> _Directions_:
Once you reach the line with "(459, 302) = (627, 208): none -> grey car", copy it and every line after it exactly, up to the end of the data. Omit the pictures.

- Opening Delimiter -

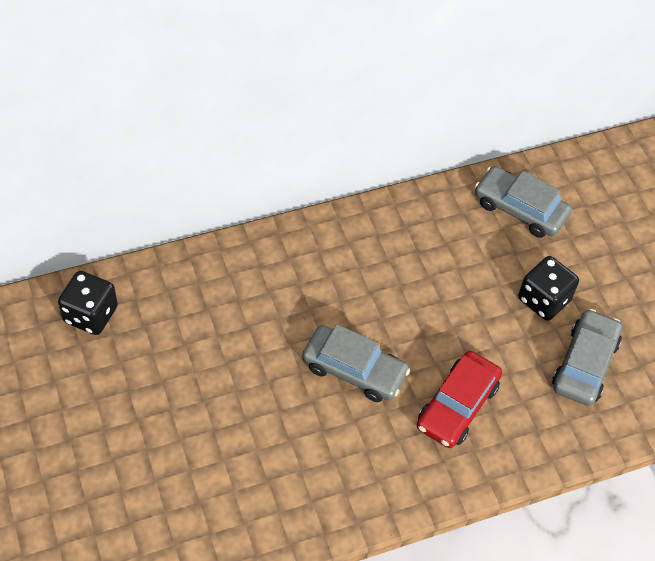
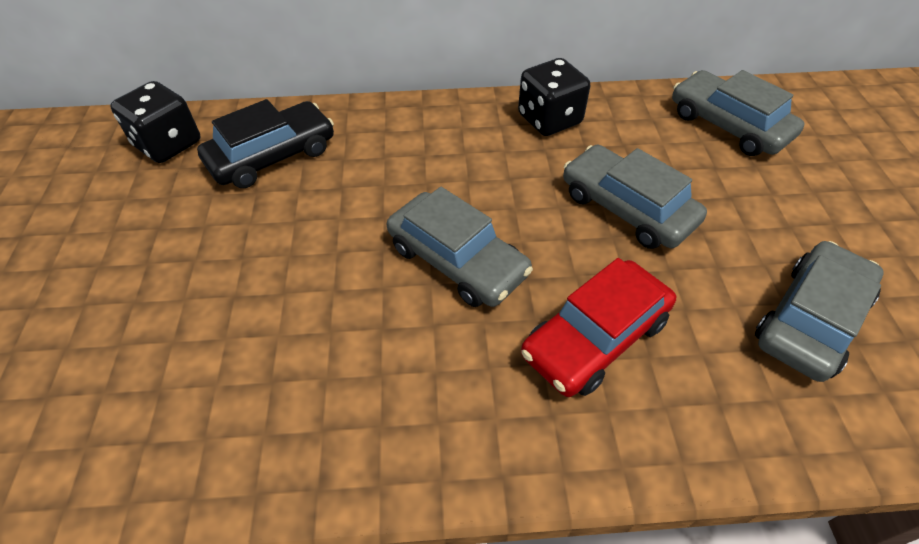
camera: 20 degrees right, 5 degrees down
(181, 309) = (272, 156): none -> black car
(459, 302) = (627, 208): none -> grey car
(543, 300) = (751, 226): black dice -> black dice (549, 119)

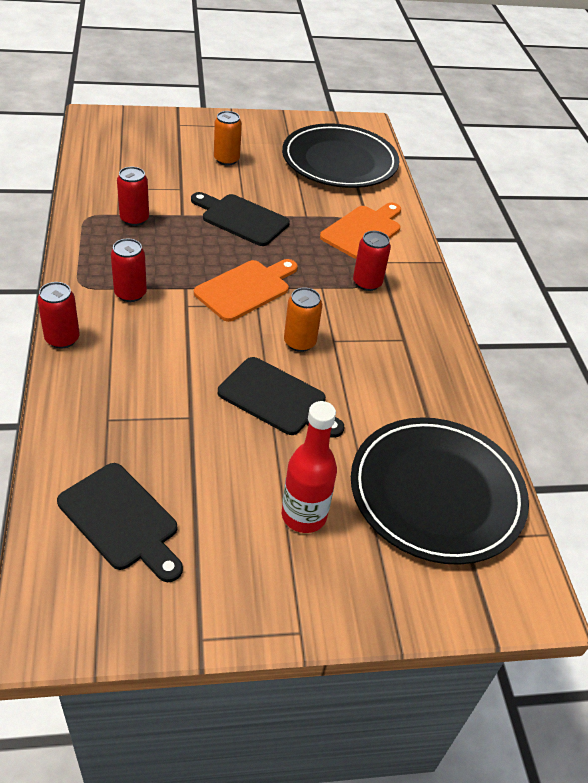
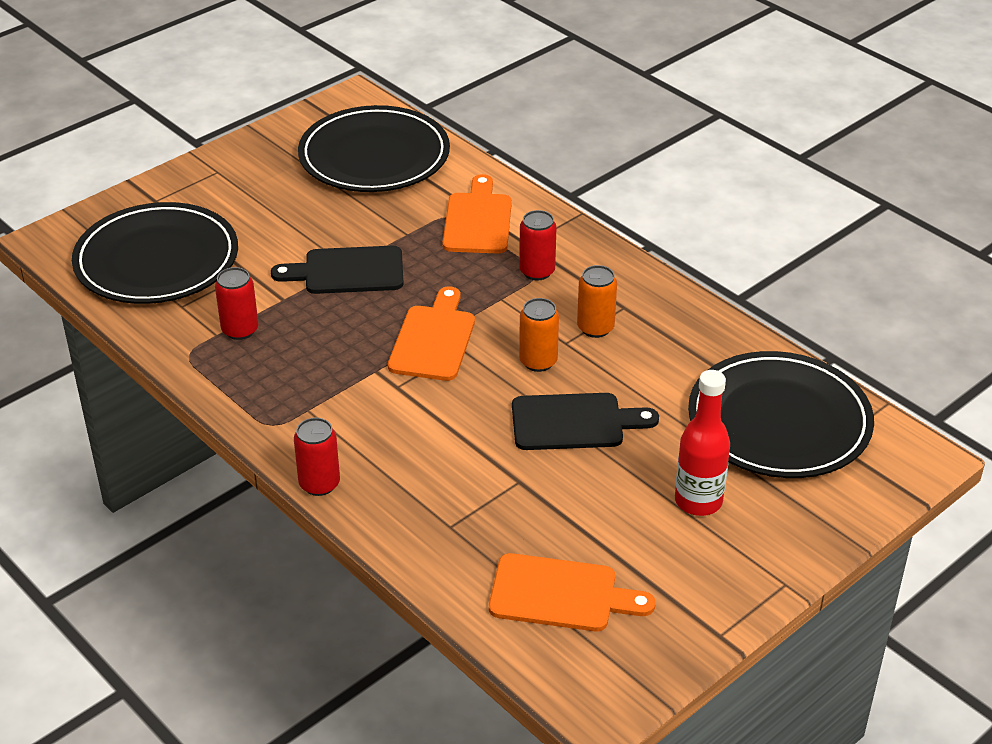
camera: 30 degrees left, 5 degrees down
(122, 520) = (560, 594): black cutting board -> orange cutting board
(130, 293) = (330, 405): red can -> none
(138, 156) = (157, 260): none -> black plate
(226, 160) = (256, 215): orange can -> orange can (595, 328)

- Closing Delimiter -

> _Output of the exercise_:
(459, 302) = (627, 208): none -> grey car
(543, 300) = (751, 226): black dice -> black dice (549, 119)

camera: 30 degrees left, 5 degrees down
(122, 520) = (560, 594): black cutting board -> orange cutting board
(130, 293) = (330, 405): red can -> none
(138, 156) = (157, 260): none -> black plate
(226, 160) = (256, 215): orange can -> orange can (595, 328)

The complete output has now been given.